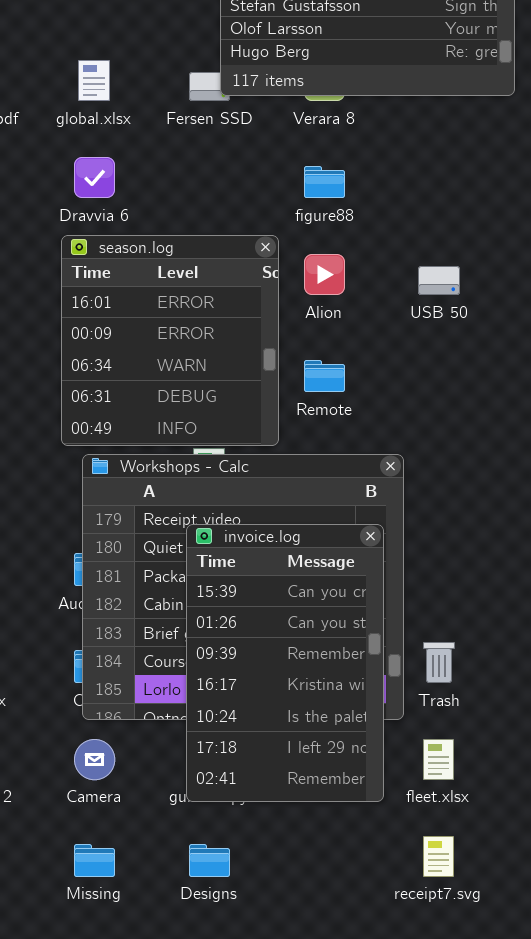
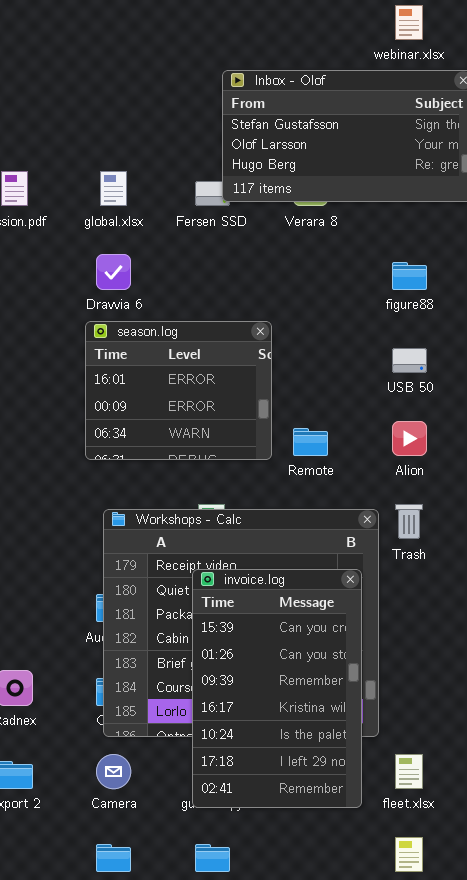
figure88: [304,166,345,198] -> [392,262,427,290], moved
season.log: [61,235,279,446] -> [85,321,272,460], resized
Alion: [304,254,345,295] -> [392,421,427,456], moved
Trash: [423,642,455,683] -> [395,504,423,539], moved

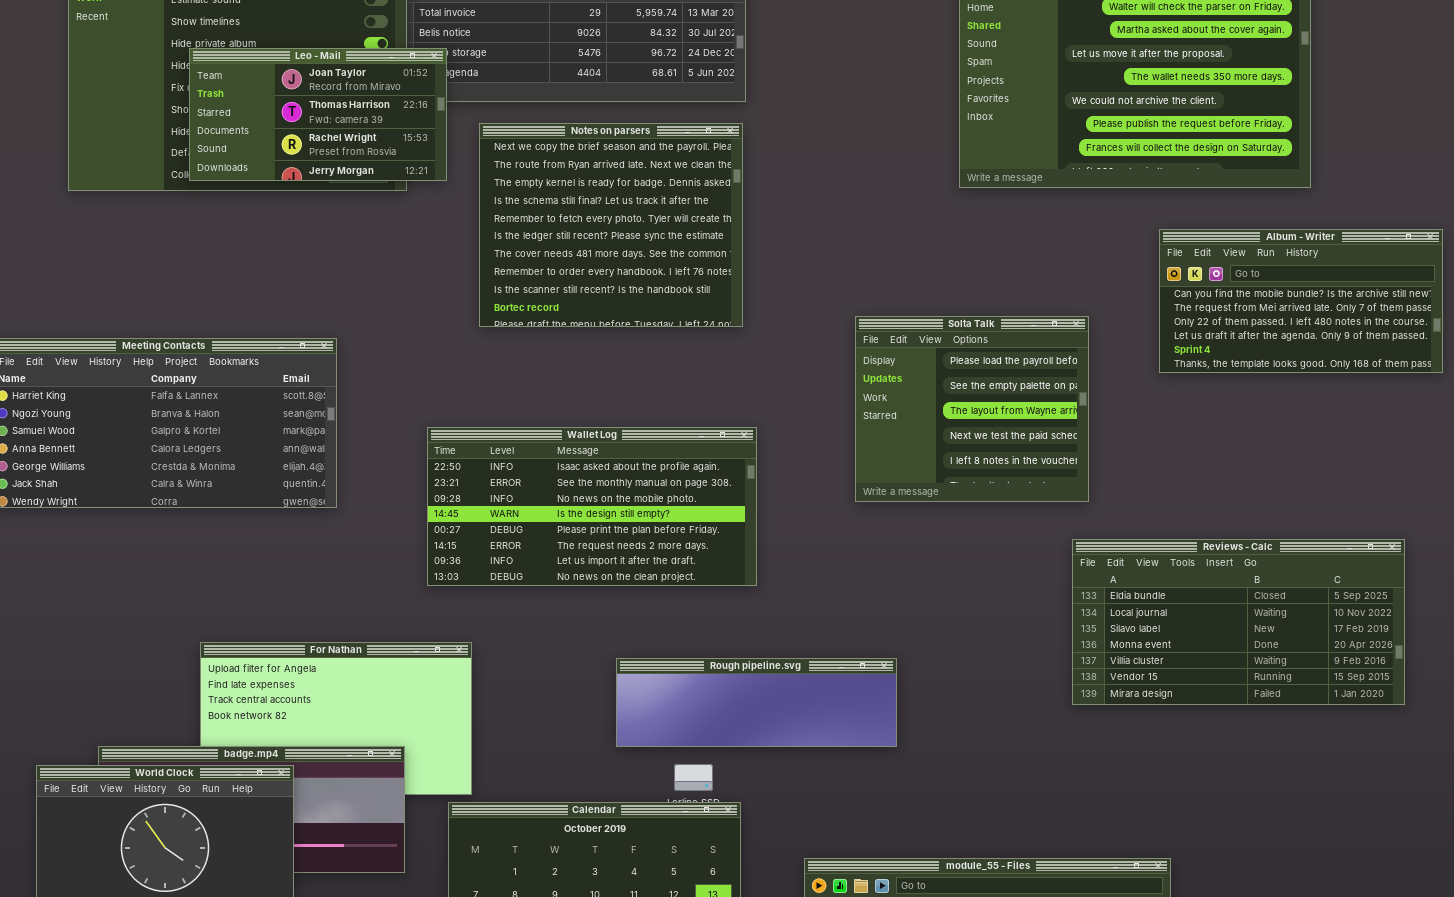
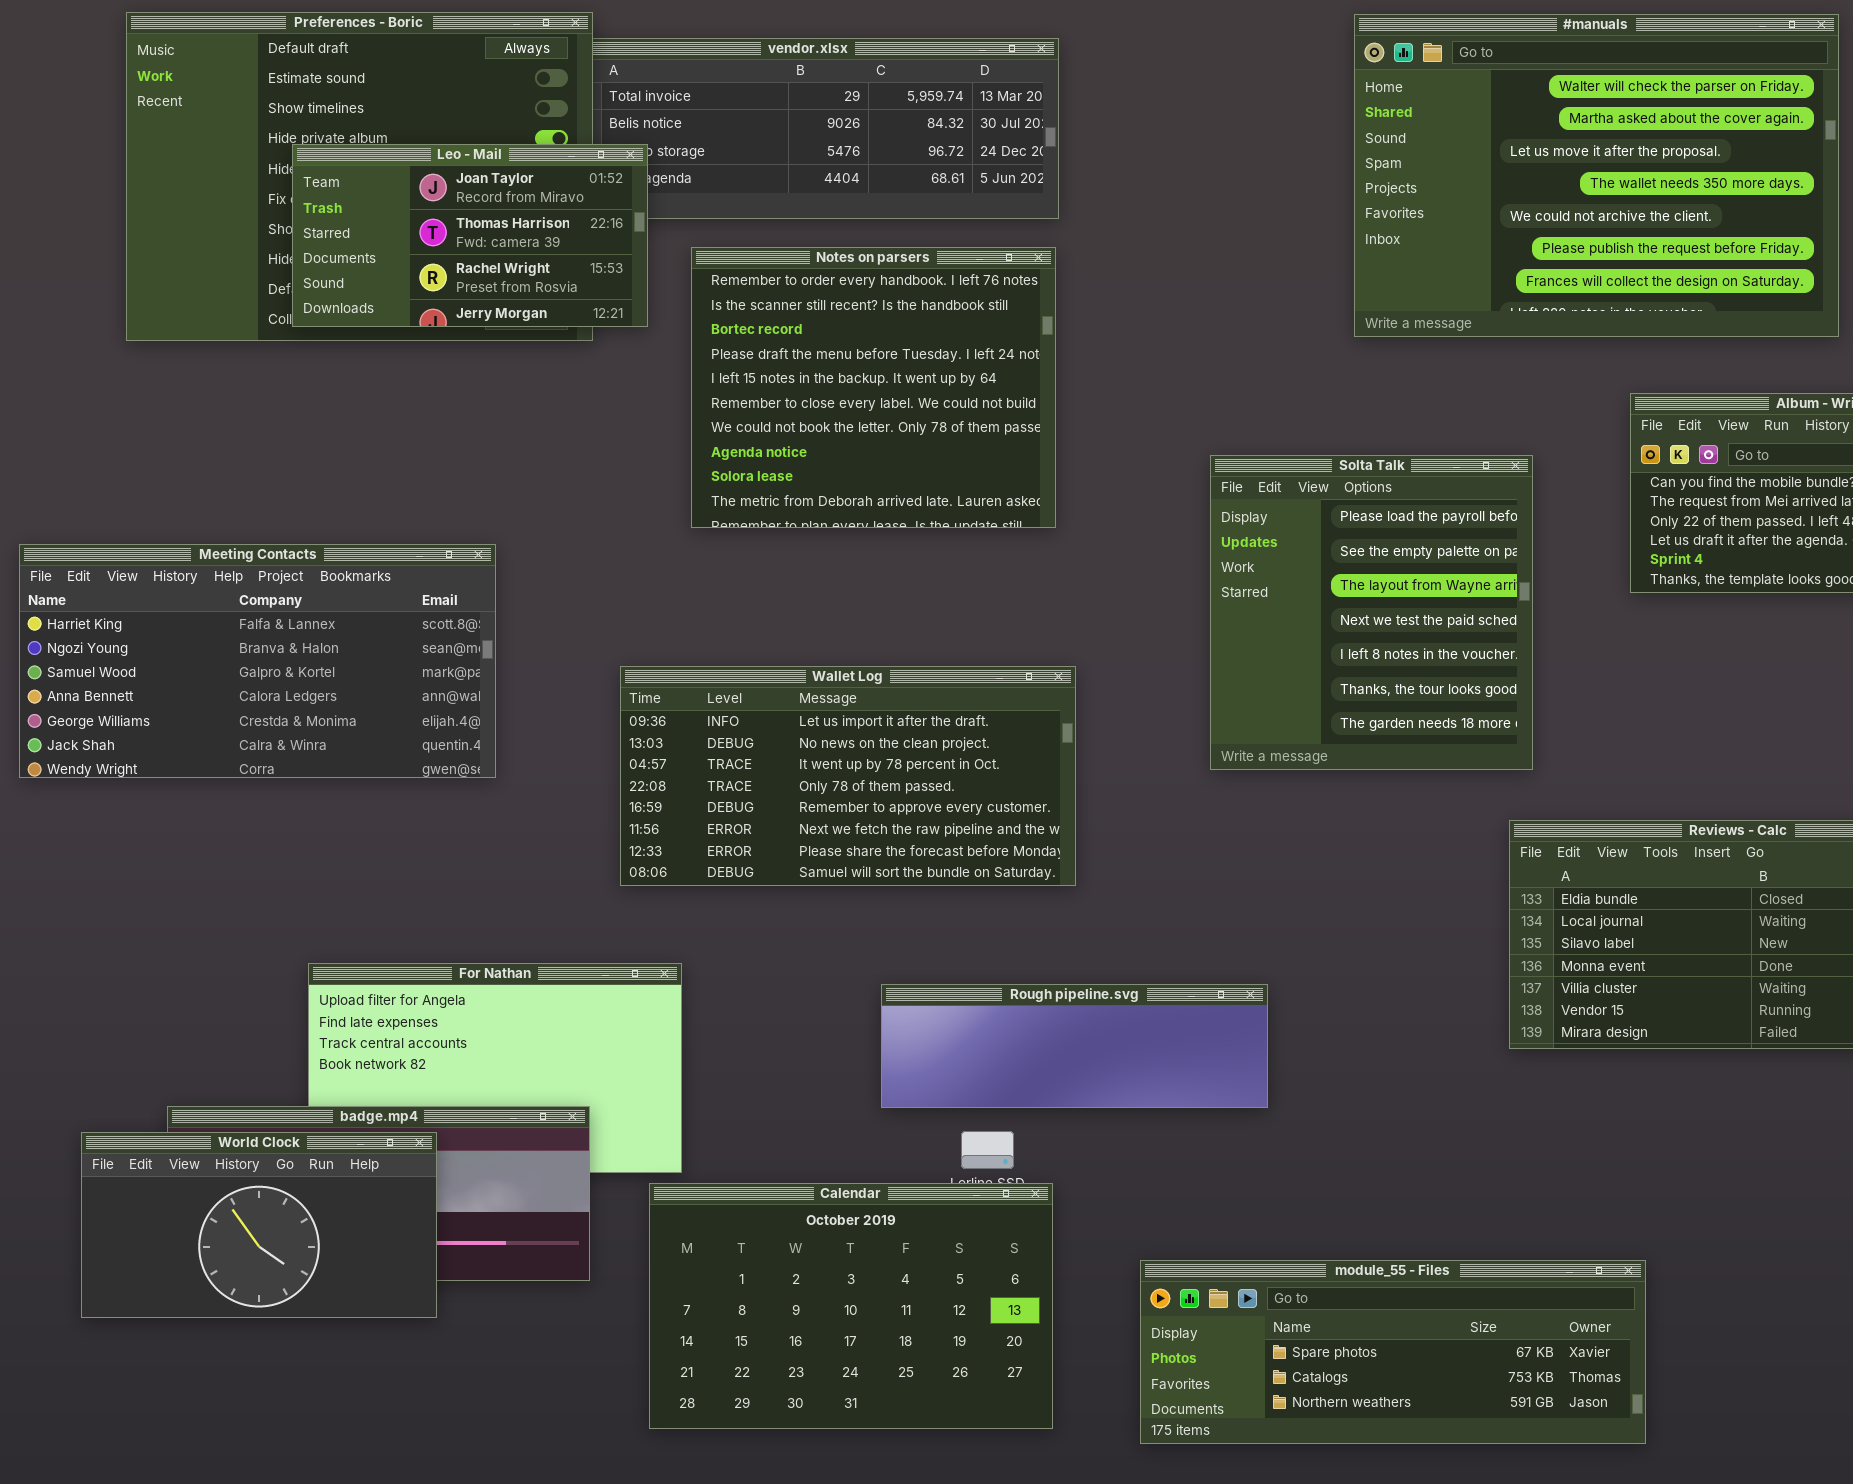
Notes on parsers: [479,123,743,327] -> [691,247,1056,528], scrolled down 7 rows
Solta Talk: [855,316,1089,502] -> [1210,455,1533,770], resized
Wallet Log: [427,427,757,586] -> [620,666,1076,886], scrolled down 6 rows

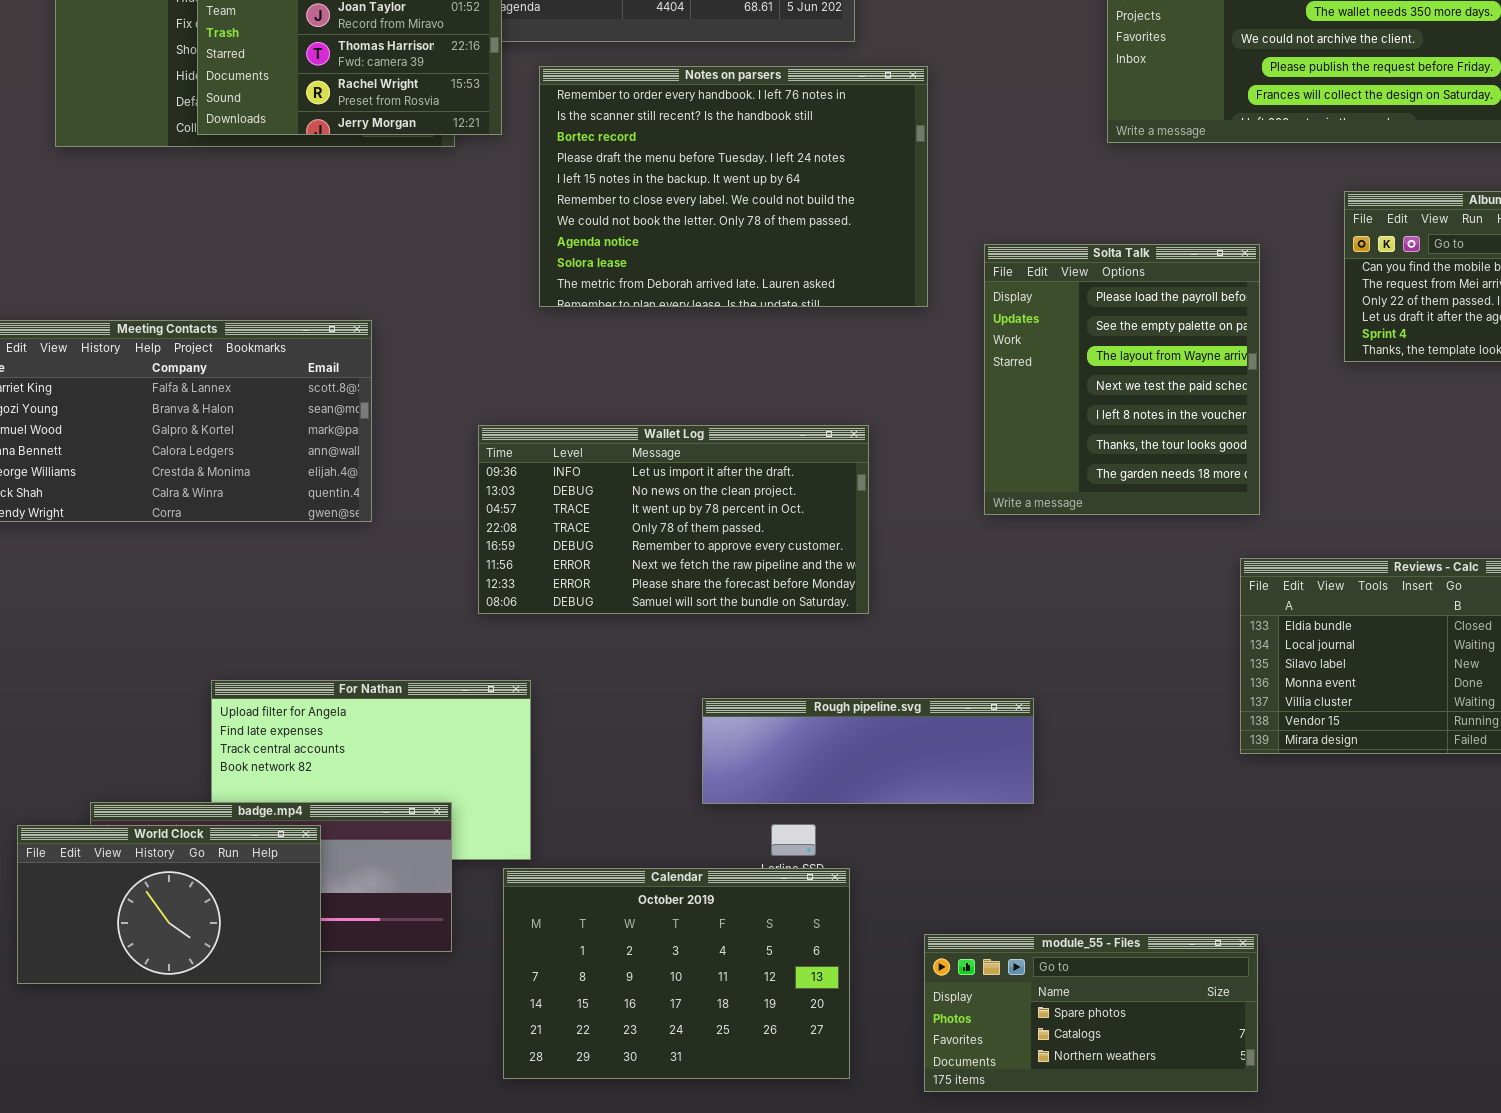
Notes on parsers: [691,247,1056,528] -> [539,66,928,307], resized
module_55 - Files: [1140,1260,1646,1444] -> [924,934,1258,1092], resized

========================================================================

_ASSIGNMENT_
Every line that contains the string "Notes" should be copied from the records.

_WRITTEN ANSWER_
Notes on parsers: [479,123,743,327] -> [691,247,1056,528], scrolled down 7 rows
Notes on parsers: [691,247,1056,528] -> [539,66,928,307], resized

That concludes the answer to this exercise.